_Problem to work on_. Convert the lines from the line with "Based on their positions, transparent" to the line with "Incorrect, dark wood" into a JSON list of strings, one string per line, leaving out blank lines.

_Dataset content_.
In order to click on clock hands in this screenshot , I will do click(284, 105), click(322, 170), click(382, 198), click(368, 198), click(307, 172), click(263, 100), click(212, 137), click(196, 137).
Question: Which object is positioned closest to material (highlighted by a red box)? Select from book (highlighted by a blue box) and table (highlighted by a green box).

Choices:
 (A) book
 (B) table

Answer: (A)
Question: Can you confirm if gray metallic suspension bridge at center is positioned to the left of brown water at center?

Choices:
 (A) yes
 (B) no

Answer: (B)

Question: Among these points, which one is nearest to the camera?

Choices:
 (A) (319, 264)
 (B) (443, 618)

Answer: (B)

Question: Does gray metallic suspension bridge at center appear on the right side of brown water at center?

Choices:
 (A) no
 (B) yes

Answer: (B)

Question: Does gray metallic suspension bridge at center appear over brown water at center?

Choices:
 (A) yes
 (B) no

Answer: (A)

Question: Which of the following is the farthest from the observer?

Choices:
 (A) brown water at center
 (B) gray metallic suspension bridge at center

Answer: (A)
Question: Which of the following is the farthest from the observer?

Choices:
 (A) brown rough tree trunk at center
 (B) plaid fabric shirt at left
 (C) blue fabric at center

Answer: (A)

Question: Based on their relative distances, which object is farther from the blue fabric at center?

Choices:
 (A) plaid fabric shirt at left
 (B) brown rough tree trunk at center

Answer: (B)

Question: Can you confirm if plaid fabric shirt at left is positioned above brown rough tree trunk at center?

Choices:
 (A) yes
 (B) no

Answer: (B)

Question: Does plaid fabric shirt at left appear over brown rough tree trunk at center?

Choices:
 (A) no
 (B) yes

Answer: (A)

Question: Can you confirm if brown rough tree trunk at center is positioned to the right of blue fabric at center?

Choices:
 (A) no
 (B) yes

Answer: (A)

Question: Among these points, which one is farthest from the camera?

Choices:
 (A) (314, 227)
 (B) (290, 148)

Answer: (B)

---

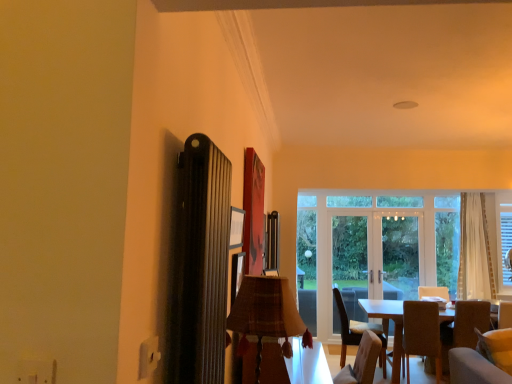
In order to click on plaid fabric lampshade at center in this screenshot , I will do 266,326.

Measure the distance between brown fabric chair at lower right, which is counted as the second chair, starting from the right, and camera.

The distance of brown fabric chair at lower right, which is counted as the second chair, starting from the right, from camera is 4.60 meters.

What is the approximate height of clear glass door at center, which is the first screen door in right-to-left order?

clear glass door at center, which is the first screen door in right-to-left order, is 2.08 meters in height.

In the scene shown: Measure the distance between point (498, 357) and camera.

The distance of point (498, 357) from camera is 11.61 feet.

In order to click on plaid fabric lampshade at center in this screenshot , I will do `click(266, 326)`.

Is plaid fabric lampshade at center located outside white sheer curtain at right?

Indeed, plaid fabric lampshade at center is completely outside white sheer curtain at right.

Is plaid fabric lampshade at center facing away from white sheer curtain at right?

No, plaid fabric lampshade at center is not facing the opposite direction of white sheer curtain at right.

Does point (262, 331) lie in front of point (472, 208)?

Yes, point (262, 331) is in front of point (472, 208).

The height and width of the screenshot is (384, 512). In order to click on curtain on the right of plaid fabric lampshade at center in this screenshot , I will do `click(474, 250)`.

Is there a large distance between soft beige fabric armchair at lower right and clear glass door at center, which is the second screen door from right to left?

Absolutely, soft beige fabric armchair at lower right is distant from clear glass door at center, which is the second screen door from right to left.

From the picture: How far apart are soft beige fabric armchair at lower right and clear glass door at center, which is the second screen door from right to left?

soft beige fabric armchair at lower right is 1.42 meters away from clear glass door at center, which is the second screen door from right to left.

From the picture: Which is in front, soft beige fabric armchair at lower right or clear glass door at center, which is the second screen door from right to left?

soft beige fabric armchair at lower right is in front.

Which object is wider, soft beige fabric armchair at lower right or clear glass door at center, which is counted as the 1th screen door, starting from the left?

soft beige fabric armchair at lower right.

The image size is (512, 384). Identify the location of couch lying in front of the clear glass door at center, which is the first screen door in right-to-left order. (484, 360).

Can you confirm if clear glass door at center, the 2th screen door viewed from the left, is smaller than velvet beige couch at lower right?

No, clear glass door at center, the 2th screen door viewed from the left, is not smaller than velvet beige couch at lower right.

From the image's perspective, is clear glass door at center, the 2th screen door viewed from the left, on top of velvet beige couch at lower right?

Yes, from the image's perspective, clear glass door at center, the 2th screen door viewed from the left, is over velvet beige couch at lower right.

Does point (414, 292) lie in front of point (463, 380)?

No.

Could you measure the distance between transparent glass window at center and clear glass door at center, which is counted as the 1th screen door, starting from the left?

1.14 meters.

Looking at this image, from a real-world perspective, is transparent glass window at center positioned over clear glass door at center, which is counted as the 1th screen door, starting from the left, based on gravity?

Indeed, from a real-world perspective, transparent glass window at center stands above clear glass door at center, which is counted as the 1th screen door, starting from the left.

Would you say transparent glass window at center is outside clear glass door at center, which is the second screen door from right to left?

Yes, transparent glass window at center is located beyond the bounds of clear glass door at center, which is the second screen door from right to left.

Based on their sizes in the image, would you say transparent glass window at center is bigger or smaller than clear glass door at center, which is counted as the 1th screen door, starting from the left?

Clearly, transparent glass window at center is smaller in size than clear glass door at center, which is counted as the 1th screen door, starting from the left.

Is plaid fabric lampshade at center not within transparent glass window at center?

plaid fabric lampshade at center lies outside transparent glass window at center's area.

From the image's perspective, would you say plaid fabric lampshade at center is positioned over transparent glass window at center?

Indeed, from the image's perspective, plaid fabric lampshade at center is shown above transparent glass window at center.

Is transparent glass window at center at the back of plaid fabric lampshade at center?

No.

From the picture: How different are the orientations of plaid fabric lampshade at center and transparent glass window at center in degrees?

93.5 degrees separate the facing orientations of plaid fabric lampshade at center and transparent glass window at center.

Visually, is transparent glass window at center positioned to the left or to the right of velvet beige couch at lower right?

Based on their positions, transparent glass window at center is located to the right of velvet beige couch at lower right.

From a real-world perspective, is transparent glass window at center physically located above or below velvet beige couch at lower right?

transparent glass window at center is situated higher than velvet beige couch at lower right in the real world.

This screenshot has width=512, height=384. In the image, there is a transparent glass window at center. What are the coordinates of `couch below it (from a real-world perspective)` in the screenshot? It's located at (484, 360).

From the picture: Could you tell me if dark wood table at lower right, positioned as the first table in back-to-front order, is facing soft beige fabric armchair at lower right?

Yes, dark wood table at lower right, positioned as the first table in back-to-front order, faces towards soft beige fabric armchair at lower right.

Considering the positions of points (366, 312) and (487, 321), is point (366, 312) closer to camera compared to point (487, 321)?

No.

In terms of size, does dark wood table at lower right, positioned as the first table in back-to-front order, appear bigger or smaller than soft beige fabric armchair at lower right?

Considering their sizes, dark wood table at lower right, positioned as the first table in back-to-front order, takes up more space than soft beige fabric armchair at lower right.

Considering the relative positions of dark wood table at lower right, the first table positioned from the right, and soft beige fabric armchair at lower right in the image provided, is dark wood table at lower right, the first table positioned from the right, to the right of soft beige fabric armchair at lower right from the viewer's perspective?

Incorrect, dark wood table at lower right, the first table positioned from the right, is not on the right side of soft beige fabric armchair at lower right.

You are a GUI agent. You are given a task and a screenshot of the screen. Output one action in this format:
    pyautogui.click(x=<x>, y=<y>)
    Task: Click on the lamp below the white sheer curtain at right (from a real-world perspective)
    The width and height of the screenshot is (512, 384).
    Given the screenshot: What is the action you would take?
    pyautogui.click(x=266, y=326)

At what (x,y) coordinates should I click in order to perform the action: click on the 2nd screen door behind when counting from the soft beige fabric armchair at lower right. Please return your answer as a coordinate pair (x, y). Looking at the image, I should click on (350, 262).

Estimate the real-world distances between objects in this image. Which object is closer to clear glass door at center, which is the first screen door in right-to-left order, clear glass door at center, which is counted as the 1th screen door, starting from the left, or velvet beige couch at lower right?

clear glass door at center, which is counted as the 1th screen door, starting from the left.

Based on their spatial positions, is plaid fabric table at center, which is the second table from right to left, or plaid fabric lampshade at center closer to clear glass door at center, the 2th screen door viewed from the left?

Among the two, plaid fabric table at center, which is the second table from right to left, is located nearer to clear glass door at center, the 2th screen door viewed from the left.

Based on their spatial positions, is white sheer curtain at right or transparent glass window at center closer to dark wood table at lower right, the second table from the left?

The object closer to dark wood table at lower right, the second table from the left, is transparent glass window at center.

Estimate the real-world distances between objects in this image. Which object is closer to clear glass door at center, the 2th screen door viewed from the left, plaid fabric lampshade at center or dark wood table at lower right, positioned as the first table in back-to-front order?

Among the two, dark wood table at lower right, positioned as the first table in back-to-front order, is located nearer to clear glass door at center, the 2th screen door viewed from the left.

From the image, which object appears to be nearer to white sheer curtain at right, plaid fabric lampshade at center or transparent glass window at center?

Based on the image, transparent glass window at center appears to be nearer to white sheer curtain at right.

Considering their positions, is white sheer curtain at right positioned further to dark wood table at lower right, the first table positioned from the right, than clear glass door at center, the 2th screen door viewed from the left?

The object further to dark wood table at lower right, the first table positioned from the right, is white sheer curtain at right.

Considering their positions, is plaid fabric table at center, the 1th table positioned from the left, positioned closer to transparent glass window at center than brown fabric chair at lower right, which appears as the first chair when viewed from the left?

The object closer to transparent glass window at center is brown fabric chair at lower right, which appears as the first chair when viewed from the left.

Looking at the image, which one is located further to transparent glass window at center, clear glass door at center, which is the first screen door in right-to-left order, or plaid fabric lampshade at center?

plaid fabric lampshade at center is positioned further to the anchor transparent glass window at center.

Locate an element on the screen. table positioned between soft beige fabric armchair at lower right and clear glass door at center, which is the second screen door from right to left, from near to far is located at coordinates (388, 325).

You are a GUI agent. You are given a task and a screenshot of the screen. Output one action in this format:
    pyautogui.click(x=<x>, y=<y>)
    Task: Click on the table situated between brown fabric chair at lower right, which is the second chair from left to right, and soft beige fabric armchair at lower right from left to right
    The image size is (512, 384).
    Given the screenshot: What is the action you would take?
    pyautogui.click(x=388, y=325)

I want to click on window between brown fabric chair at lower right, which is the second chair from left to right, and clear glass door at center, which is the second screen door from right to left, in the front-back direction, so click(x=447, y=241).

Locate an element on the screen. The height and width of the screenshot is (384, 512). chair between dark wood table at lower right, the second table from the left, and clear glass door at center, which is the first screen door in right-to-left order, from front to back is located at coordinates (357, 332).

--

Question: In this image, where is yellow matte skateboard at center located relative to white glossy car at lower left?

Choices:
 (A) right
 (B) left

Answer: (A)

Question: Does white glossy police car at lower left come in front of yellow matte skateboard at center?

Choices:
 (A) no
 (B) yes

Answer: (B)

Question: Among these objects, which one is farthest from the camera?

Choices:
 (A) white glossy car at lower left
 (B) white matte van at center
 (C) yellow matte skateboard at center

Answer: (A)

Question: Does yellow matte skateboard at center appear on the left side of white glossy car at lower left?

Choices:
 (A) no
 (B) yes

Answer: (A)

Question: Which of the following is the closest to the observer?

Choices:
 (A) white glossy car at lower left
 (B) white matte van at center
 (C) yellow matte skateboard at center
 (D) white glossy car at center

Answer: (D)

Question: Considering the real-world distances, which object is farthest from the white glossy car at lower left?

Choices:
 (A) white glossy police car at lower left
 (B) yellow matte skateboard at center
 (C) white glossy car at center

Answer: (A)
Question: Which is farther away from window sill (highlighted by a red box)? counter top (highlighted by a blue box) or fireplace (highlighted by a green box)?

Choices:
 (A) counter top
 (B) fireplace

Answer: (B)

_Result_.
[
  "Based on their positions, transparent glass window at center is located to the right of velvet beige couch at lower right.",
  "From a real-world perspective, is transparent glass window at center physically located above or below velvet beige couch at lower right?",
  "transparent glass window at center is situated higher than velvet beige couch at lower right in the real world.",
  "This screenshot has width=512, height=384. In the image, there is a transparent glass window at center. What are the coordinates of `couch below it (from a real-world perspective)` in the screenshot? It's located at (484, 360).",
  "From the picture: Could you tell me if dark wood table at lower right, positioned as the first table in back-to-front order, is facing soft beige fabric armchair at lower right?",
  "Yes, dark wood table at lower right, positioned as the first table in back-to-front order, faces towards soft beige fabric armchair at lower right.",
  "Considering the positions of points (366, 312) and (487, 321), is point (366, 312) closer to camera compared to point (487, 321)?",
  "No.",
  "In terms of size, does dark wood table at lower right, positioned as the first table in back-to-front order, appear bigger or smaller than soft beige fabric armchair at lower right?",
  "Considering their sizes, dark wood table at lower right, positioned as the first table in back-to-front order, takes up more space than soft beige fabric armchair at lower right.",
  "Considering the relative positions of dark wood table at lower right, the first table positioned from the right, and soft beige fabric armchair at lower right in the image provided, is dark wood table at lower right, the first table positioned from the right, to the right of soft beige fabric armchair at lower right from the viewer's perspective?",
  "Incorrect, dark wood table at lower right, the first table positioned from the right, is not on the right side of soft beige fabric armchair at lower right."
]